(Beginning of Given records)

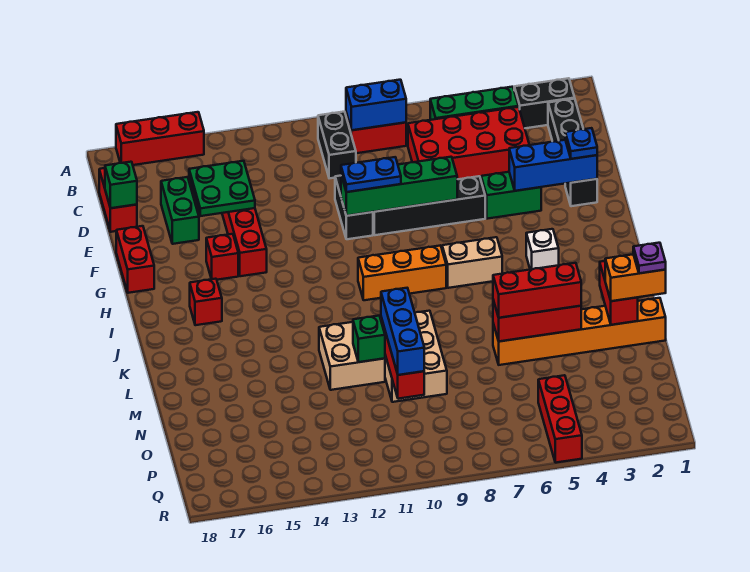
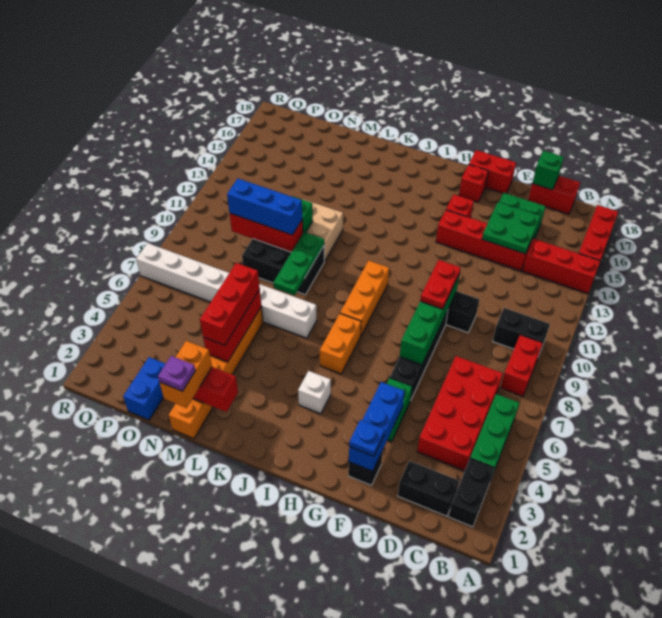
blue brick B8:B9 level 2 -> blue brick O1:O2 level 1
blue plate F9:F10 level 3 -> red plate F9:F10 level 3
tan brick I6:I7 level 1 -> orange brick I6:I7 level 1
red brick I16 level 1 -> red brick G17 level 1
none -> white brick K7:R7 level 1
none -> green plate L8:L10 level 2
tan brick L9:N10 level 1 -> black brick L9:N10 level 1
red brick P5:R5 level 1 -> red brick A14:C14 level 1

(End of Given records)

§ What the task asks: Once more, please print all the lines above exactly, without their pictures.

§ Your response:
blue brick B8:B9 level 2 -> blue brick O1:O2 level 1
blue plate F9:F10 level 3 -> red plate F9:F10 level 3
tan brick I6:I7 level 1 -> orange brick I6:I7 level 1
red brick I16 level 1 -> red brick G17 level 1
none -> white brick K7:R7 level 1
none -> green plate L8:L10 level 2
tan brick L9:N10 level 1 -> black brick L9:N10 level 1
red brick P5:R5 level 1 -> red brick A14:C14 level 1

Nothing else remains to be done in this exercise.